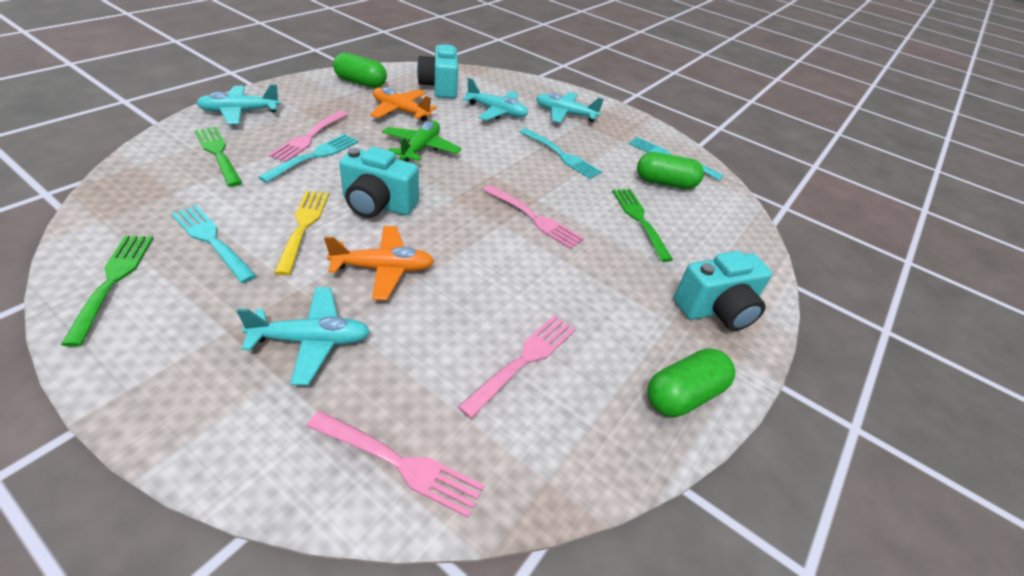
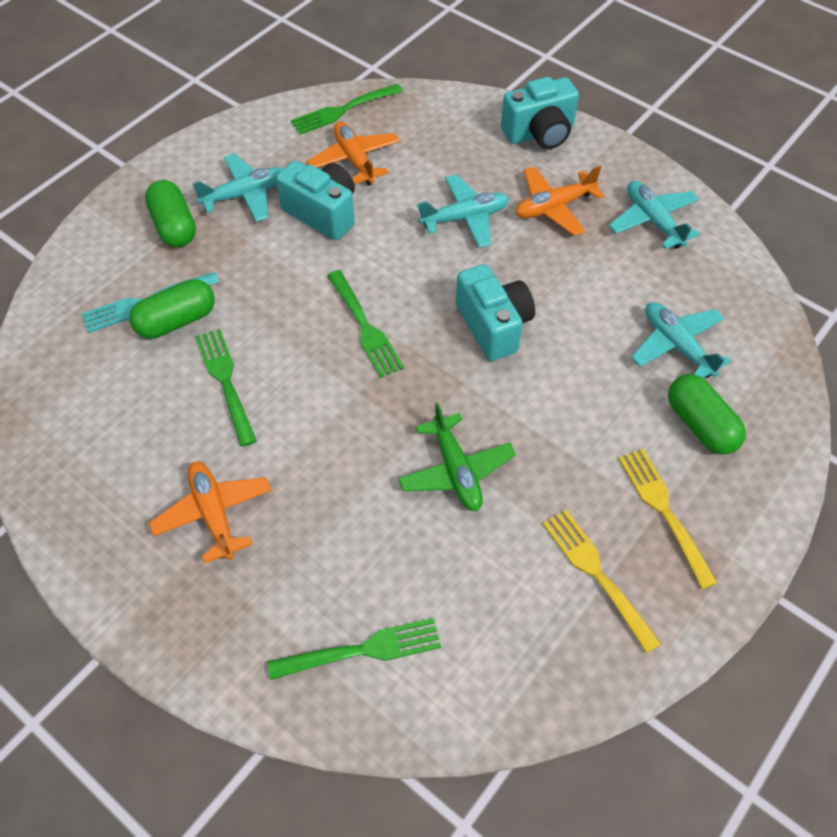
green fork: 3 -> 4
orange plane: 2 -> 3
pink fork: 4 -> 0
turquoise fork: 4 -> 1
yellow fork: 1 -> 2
::::::
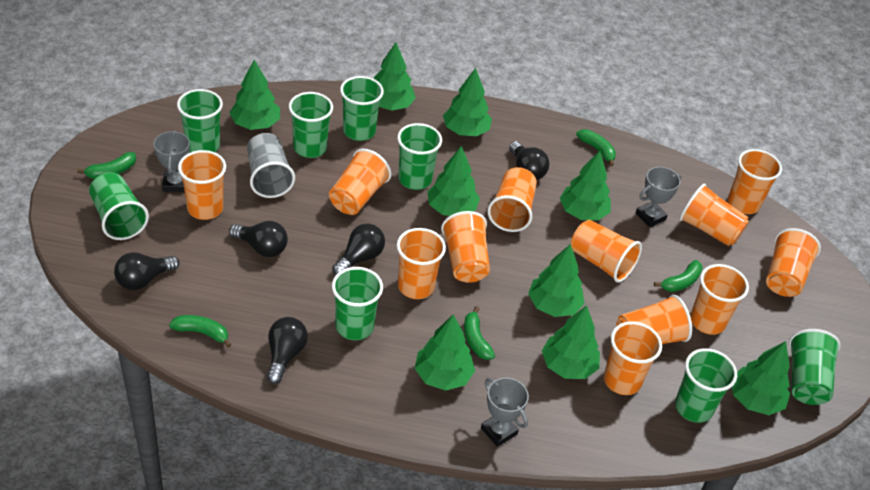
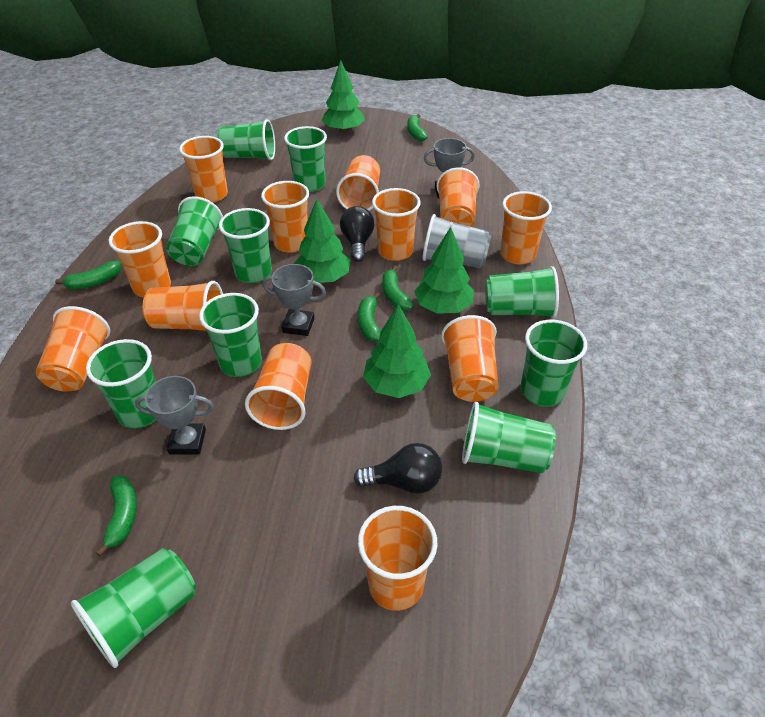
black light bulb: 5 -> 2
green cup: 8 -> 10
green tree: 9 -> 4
::::::
> WHAT NEEDS TO BE DONE: For each line of the data that has the word "green", report that line.

> OUTPUT FOR THIS TASK:
green fork: 3 -> 4
green cup: 8 -> 10
green tree: 9 -> 4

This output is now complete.